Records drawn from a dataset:
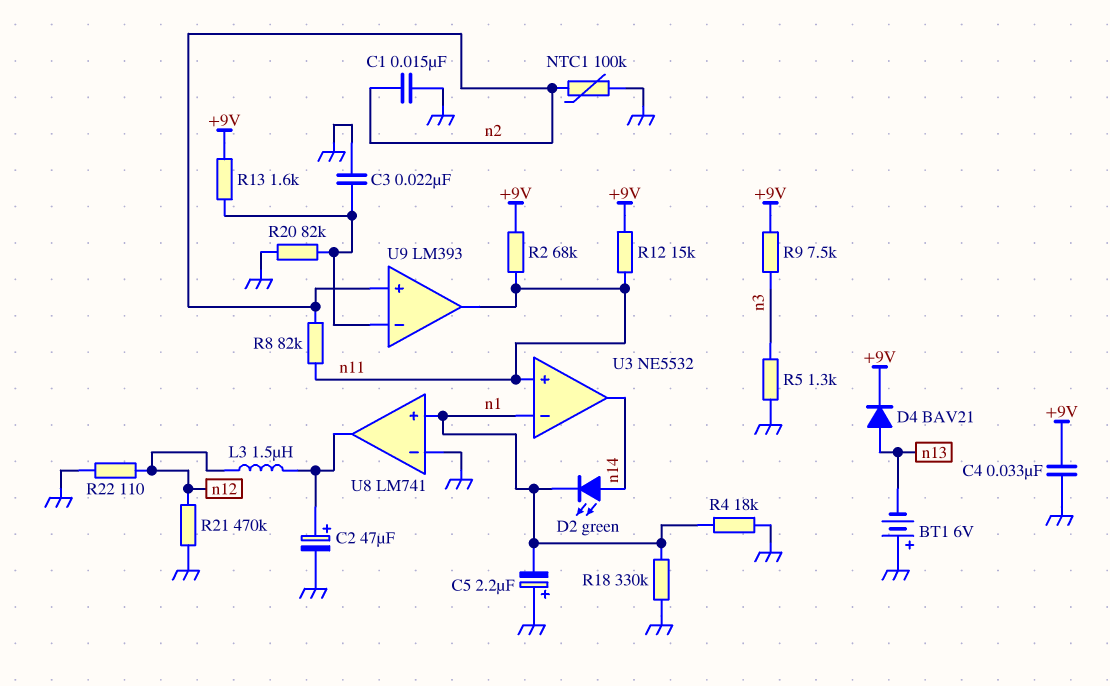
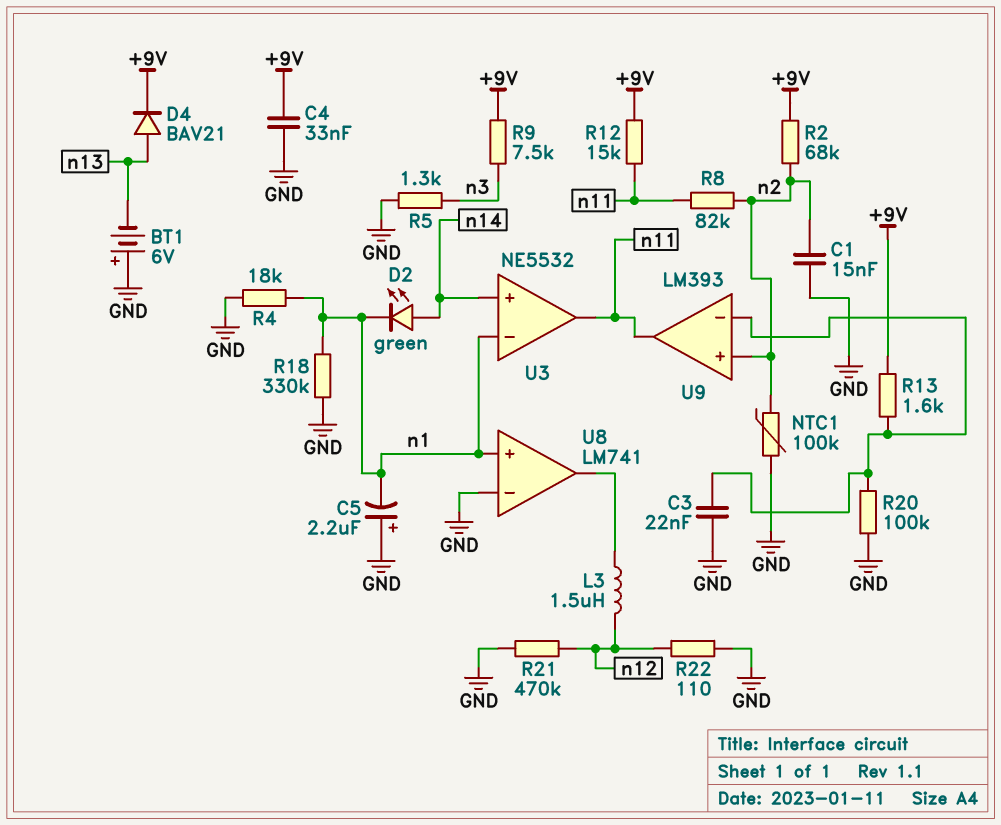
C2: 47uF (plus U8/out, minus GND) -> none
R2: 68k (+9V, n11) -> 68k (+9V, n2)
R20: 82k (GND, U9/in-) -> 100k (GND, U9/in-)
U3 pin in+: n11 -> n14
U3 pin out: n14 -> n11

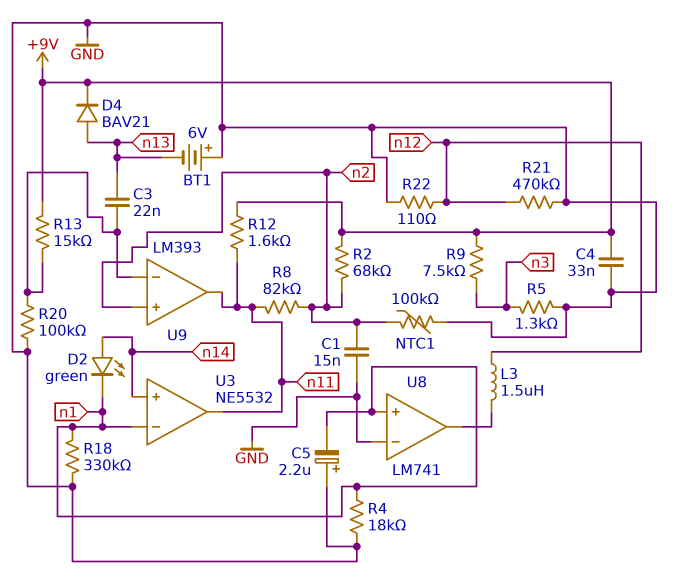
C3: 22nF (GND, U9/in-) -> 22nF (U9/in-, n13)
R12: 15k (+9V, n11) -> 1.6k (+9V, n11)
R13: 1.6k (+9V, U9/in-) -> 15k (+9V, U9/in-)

---

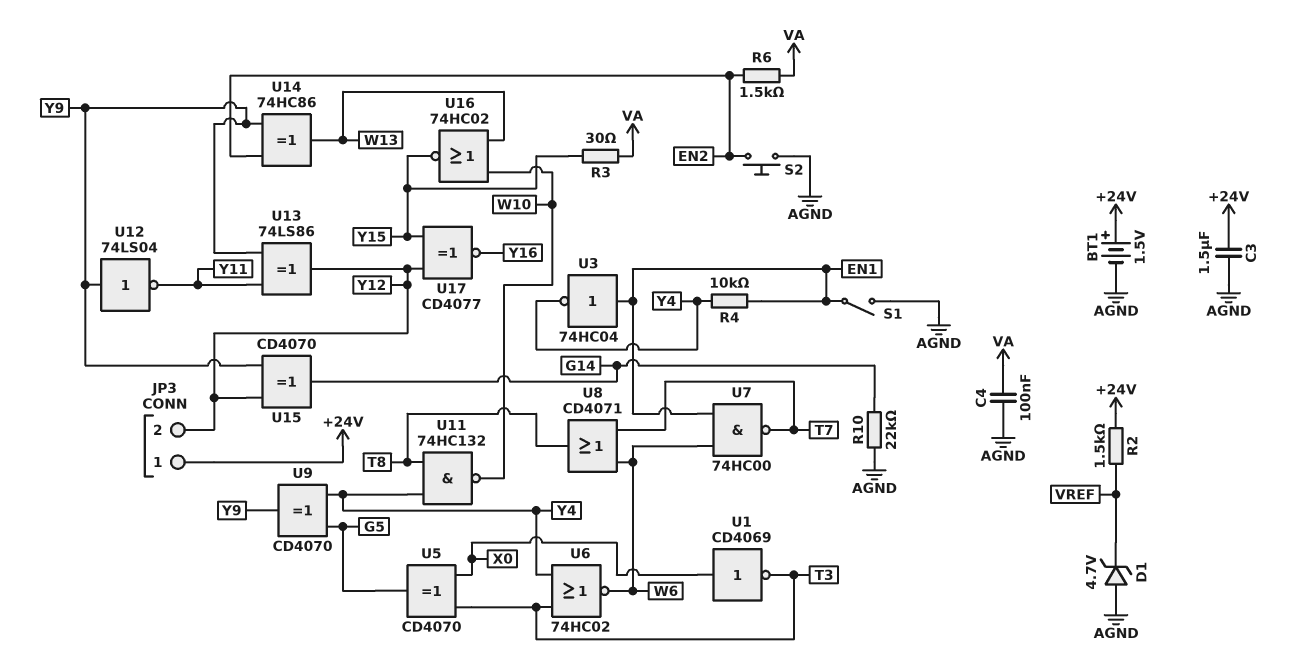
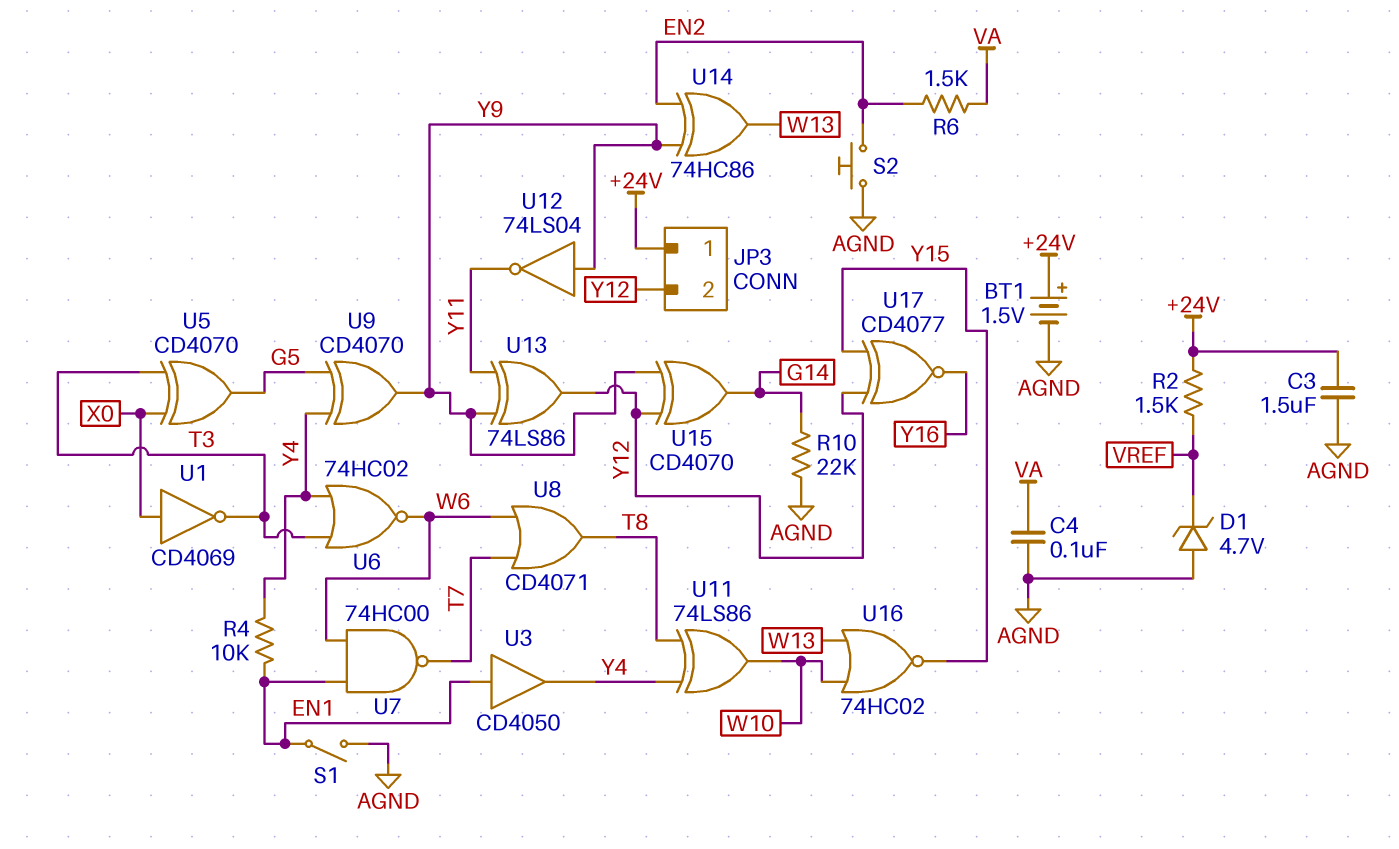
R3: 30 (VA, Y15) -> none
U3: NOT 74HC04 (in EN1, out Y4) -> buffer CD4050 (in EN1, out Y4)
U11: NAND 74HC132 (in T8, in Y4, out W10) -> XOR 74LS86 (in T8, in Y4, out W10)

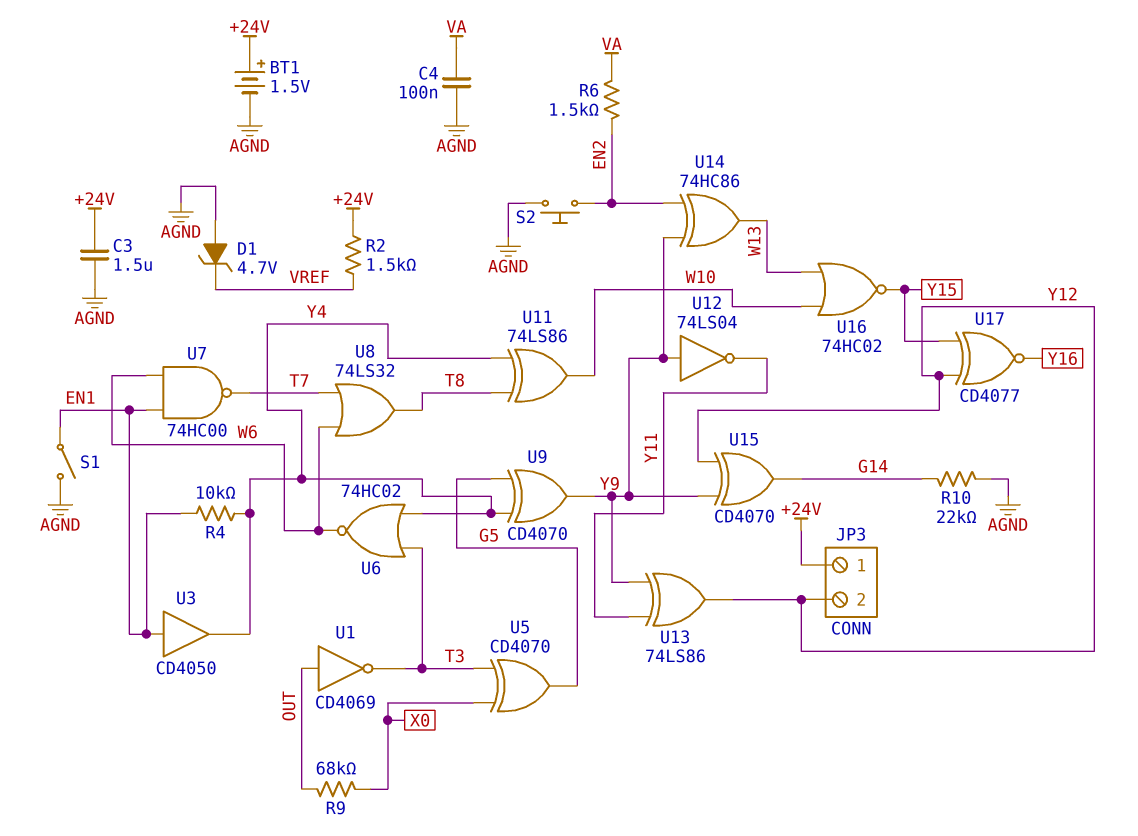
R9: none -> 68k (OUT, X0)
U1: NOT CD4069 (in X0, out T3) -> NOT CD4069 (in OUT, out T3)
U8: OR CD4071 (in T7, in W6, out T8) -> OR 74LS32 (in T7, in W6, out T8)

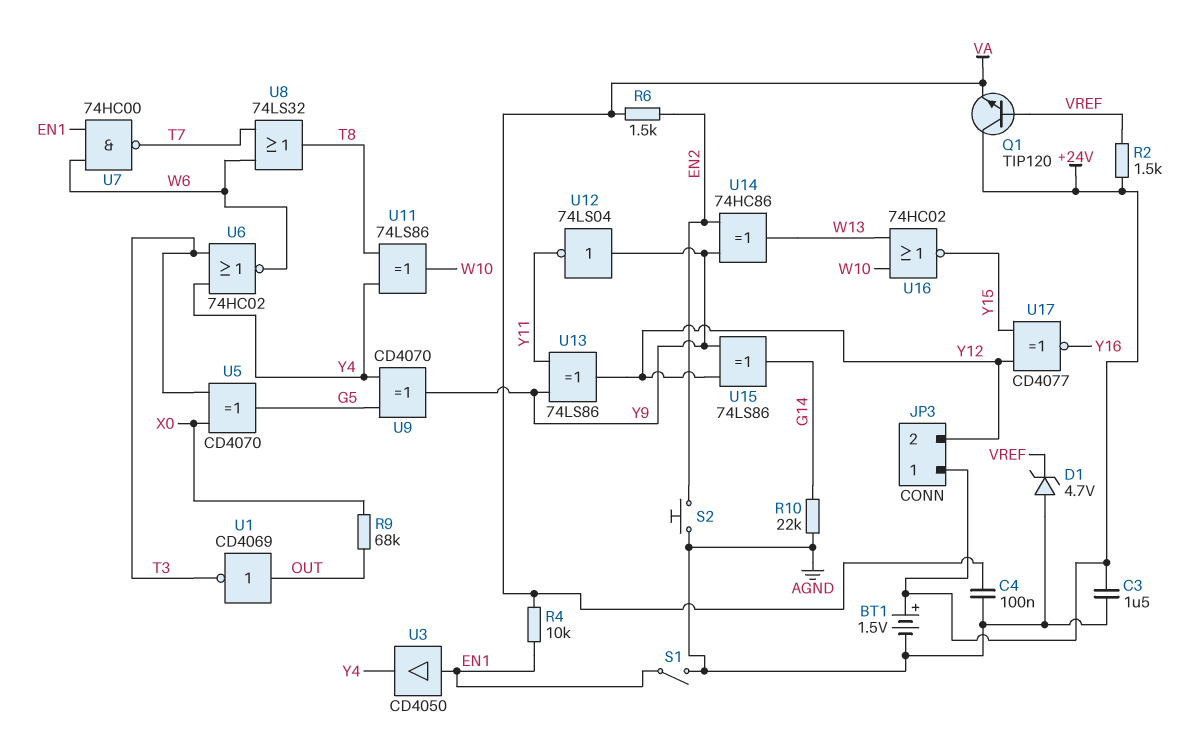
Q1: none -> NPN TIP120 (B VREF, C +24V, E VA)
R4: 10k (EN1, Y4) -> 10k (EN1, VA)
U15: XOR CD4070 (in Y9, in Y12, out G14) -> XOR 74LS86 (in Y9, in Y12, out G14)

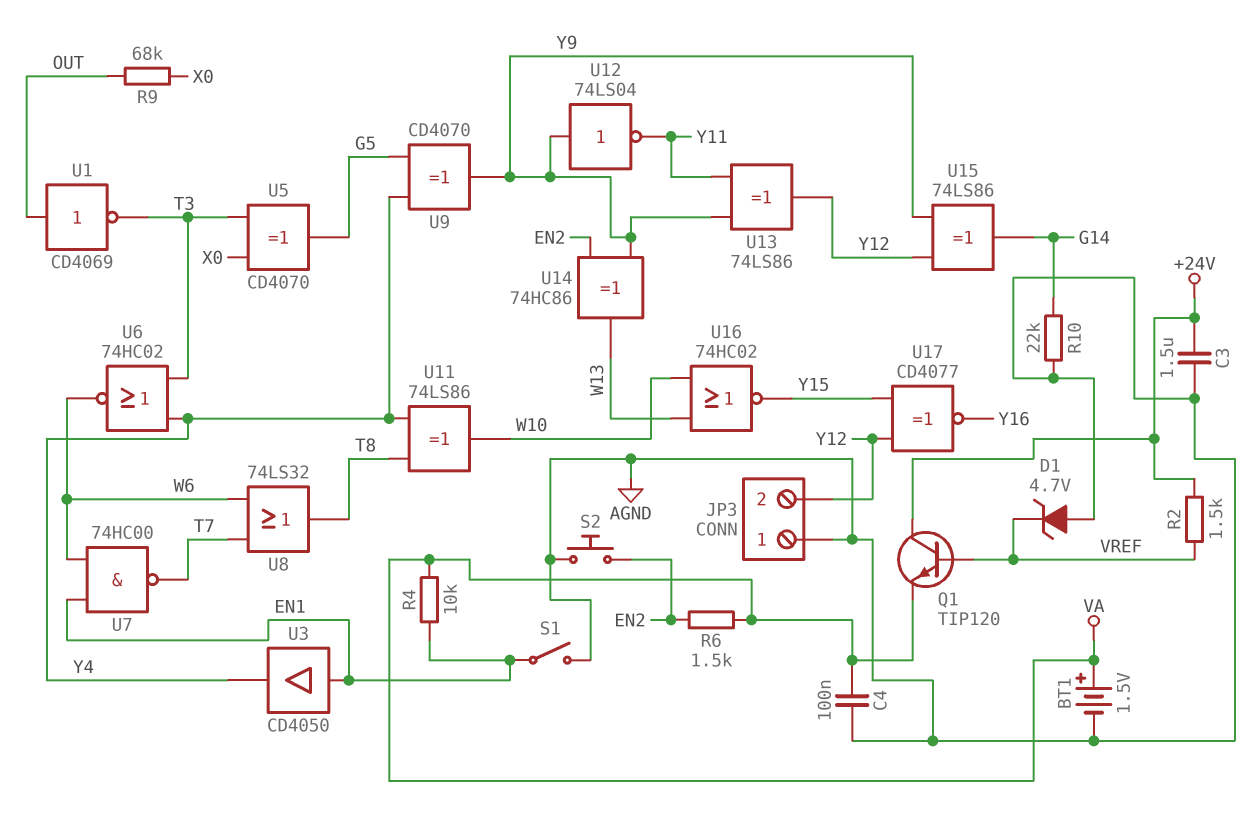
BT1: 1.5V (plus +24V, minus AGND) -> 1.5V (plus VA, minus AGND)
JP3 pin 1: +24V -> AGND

GOAL OF THE EXERCISE: Pictures are to be left out. Write out only the lines above starting at the one with "U3 pin out: n14 -> n11" and ending at the one with "R13: 1.6k (+9V, U9/in-) -> 15k (+9V, U9/in-)", both lines included, exactly.

ANSWER TO THIS EXERCISE:
U3 pin out: n14 -> n11

C3: 22nF (GND, U9/in-) -> 22nF (U9/in-, n13)
R12: 15k (+9V, n11) -> 1.6k (+9V, n11)
R13: 1.6k (+9V, U9/in-) -> 15k (+9V, U9/in-)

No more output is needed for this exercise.